§ Data for this exercise:
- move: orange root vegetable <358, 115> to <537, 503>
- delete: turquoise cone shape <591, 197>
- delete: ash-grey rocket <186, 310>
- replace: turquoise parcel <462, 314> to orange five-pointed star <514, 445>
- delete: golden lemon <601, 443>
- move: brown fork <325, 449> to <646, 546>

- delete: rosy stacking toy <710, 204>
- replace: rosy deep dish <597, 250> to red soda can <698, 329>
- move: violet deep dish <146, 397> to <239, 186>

* * *

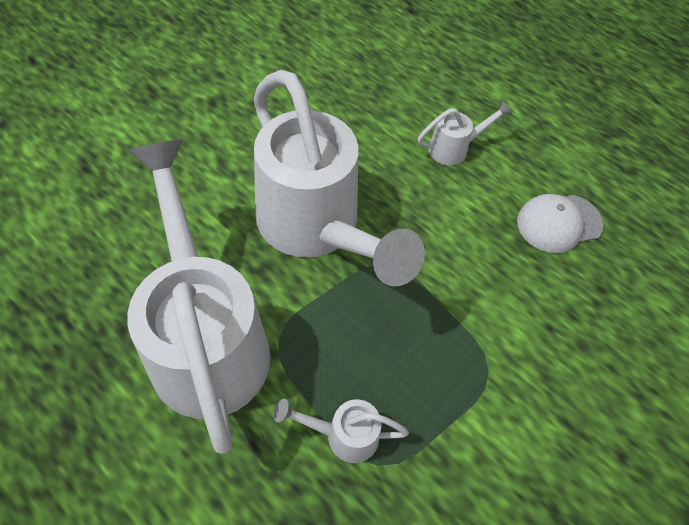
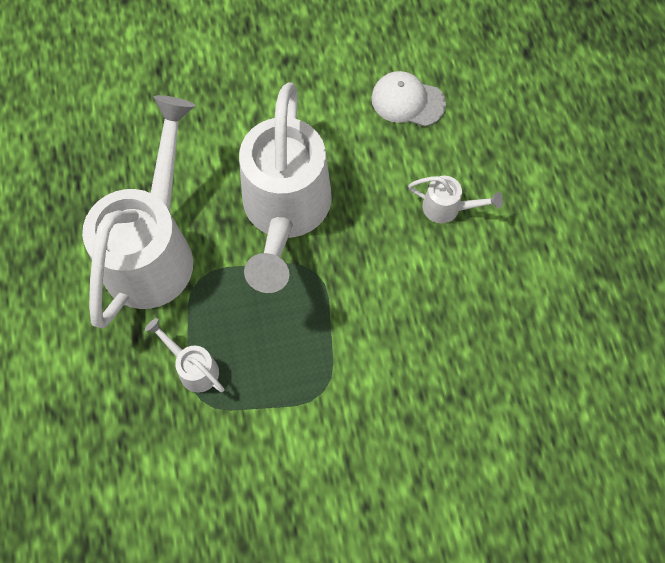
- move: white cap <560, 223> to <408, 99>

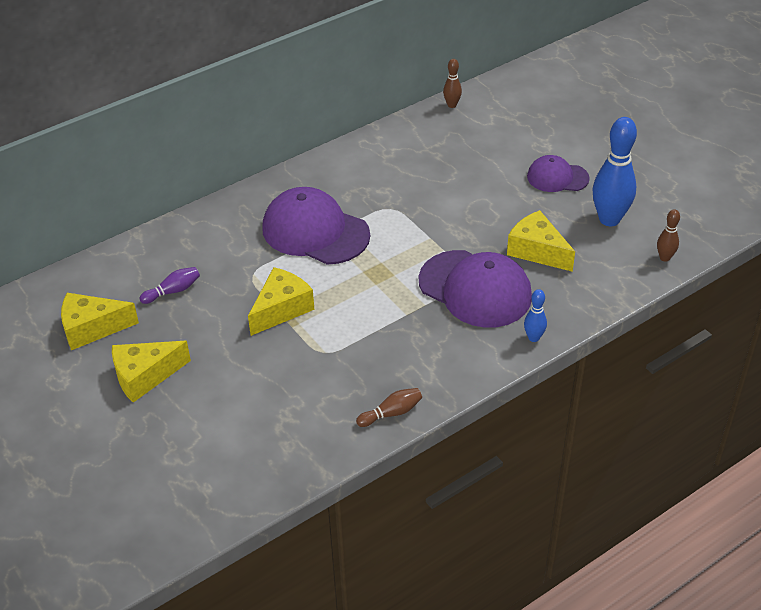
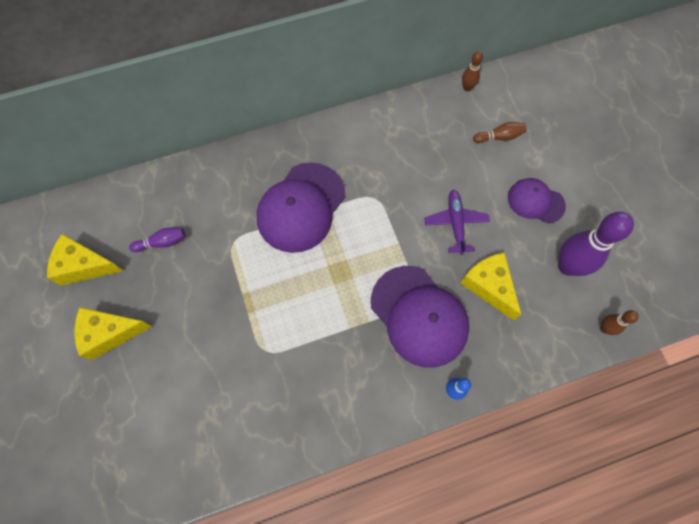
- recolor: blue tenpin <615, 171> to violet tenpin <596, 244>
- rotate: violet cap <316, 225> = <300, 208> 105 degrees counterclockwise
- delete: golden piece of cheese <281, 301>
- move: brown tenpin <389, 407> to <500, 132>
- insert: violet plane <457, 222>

---

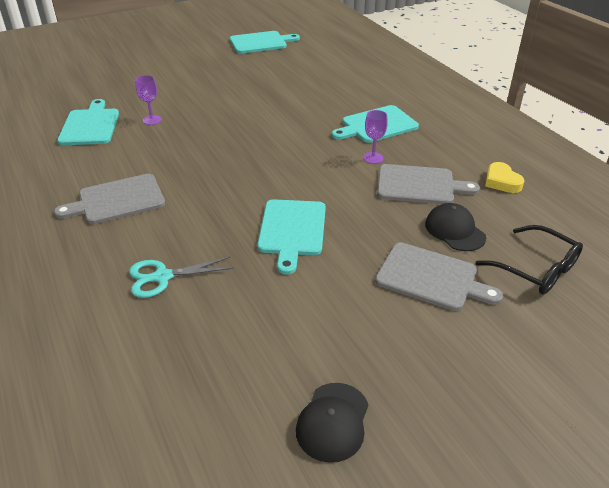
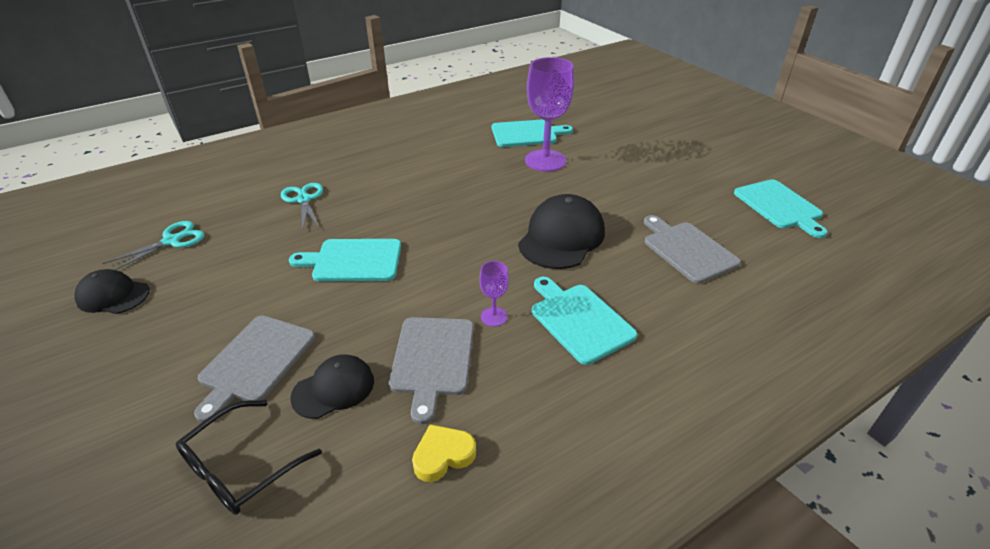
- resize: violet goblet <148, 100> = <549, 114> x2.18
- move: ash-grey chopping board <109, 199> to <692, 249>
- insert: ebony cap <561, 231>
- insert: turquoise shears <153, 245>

§ What to do: Tally the lines of the records holding the word "orange", then state only the tally.

§ Exercise solution: 2